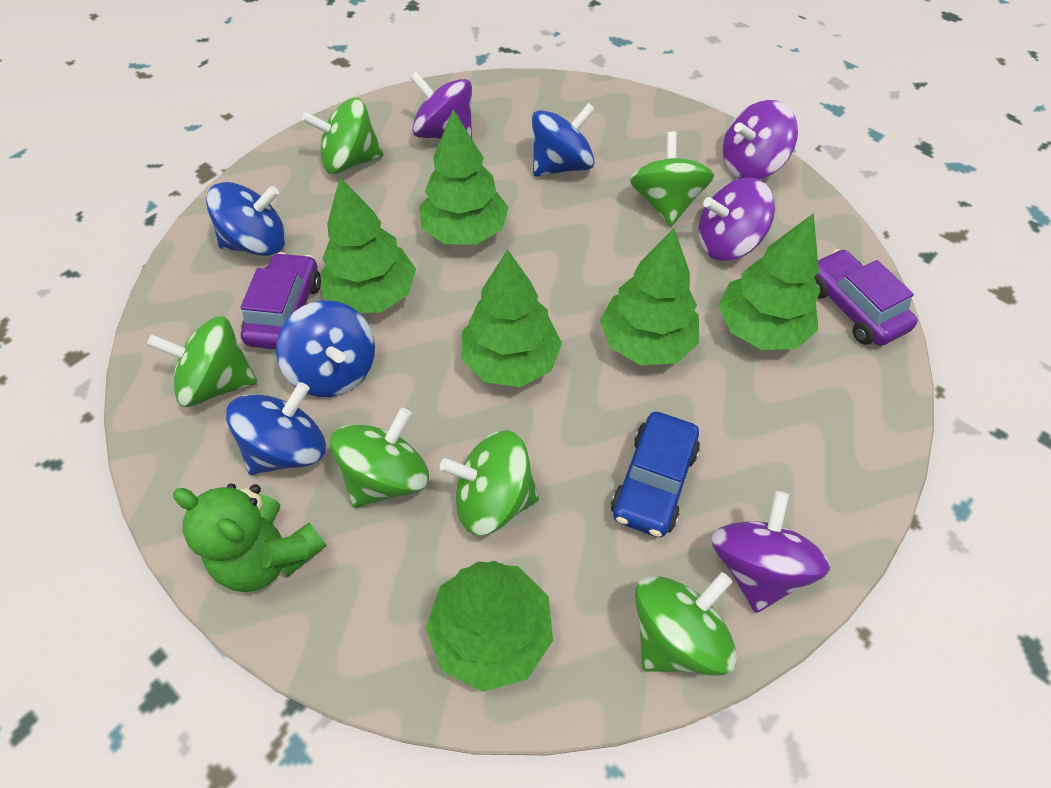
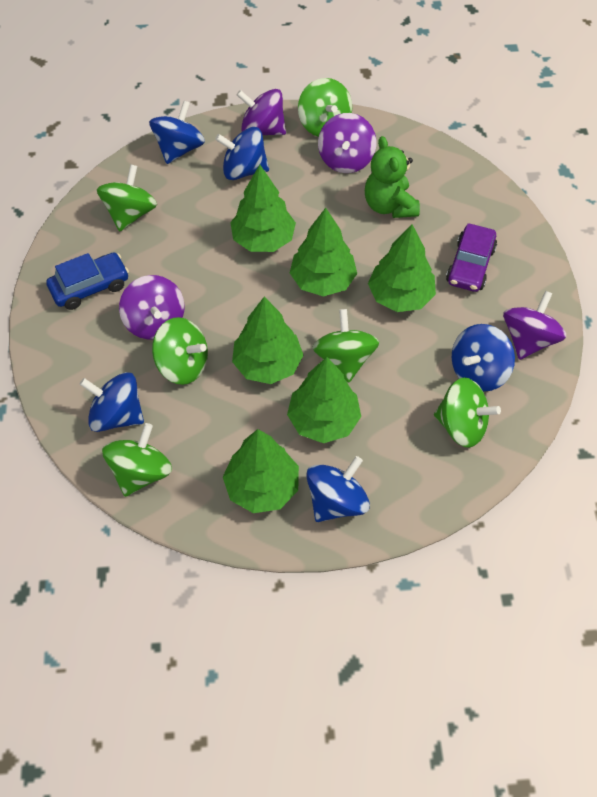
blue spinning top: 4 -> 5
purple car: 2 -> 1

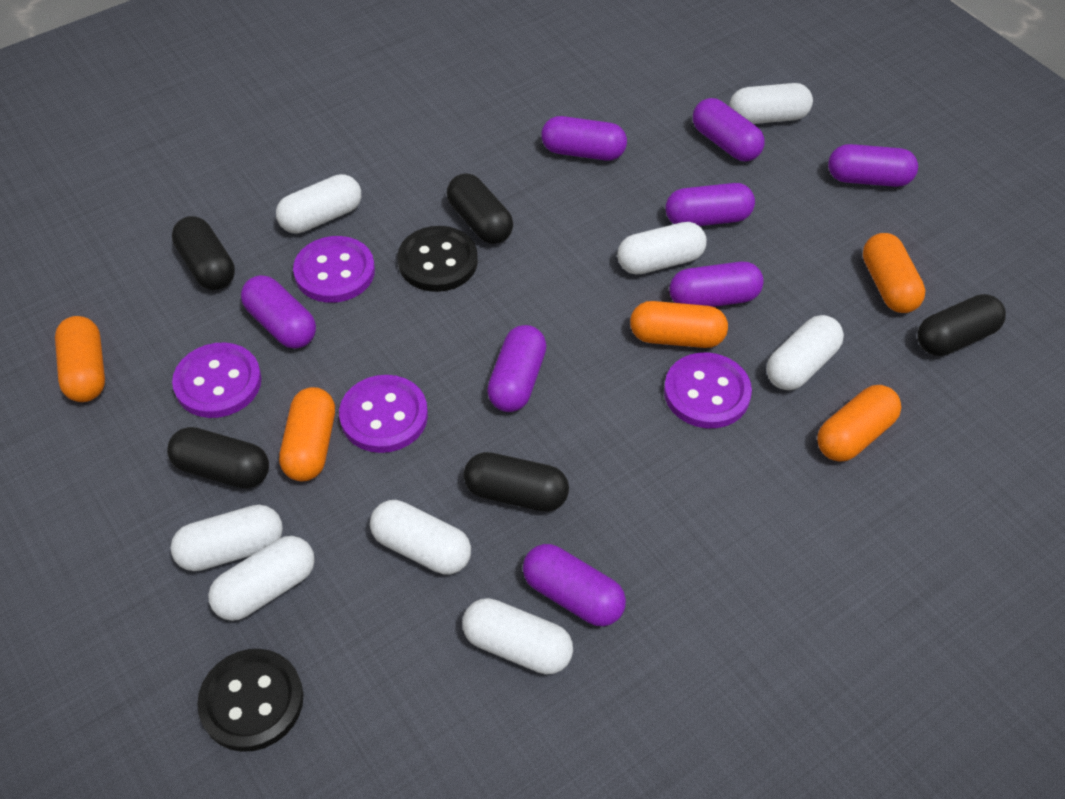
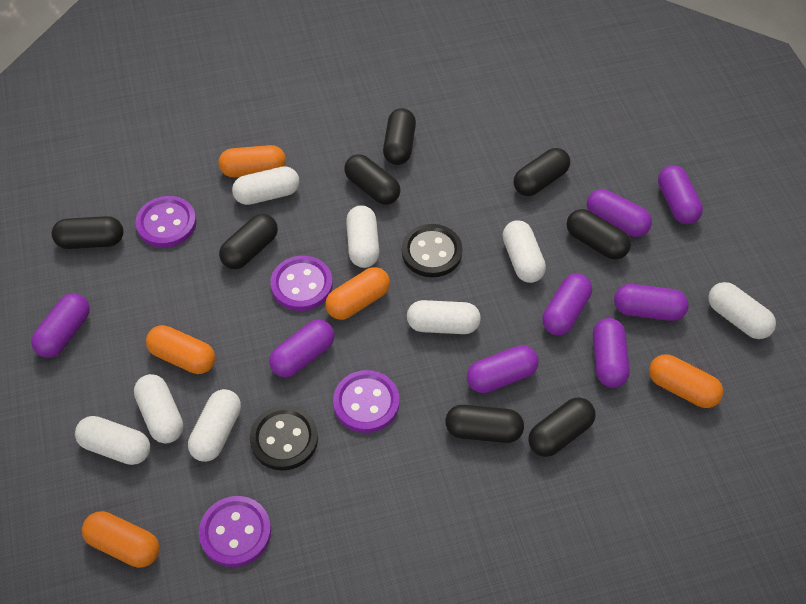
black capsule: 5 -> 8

==

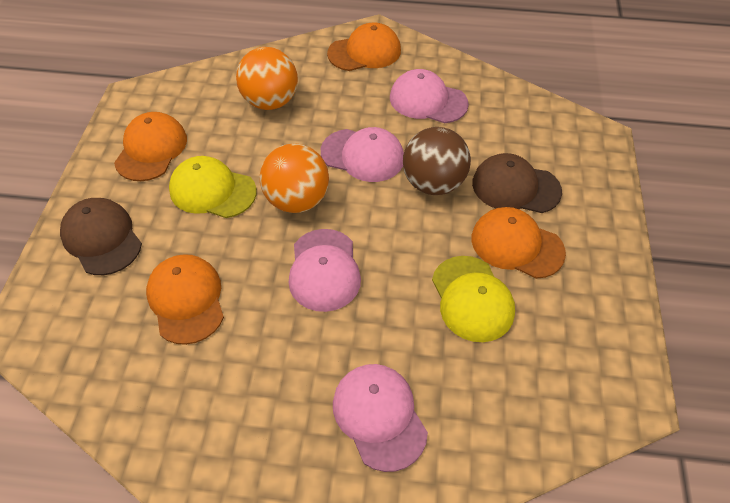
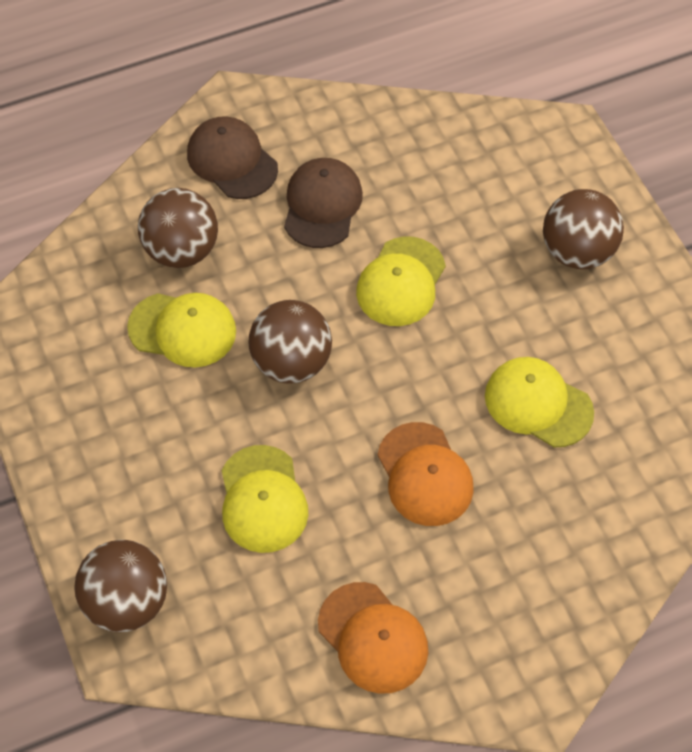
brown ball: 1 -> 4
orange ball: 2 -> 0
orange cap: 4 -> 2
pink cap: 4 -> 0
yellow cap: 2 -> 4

--

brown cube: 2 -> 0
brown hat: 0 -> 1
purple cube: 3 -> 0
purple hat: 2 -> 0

TASK REQUIREMENTS ->
Whenever the string "brown" turns up in a line of the data, copy that line.

WRITTEN ANSWER ->
brown ball: 1 -> 4
brown cube: 2 -> 0
brown hat: 0 -> 1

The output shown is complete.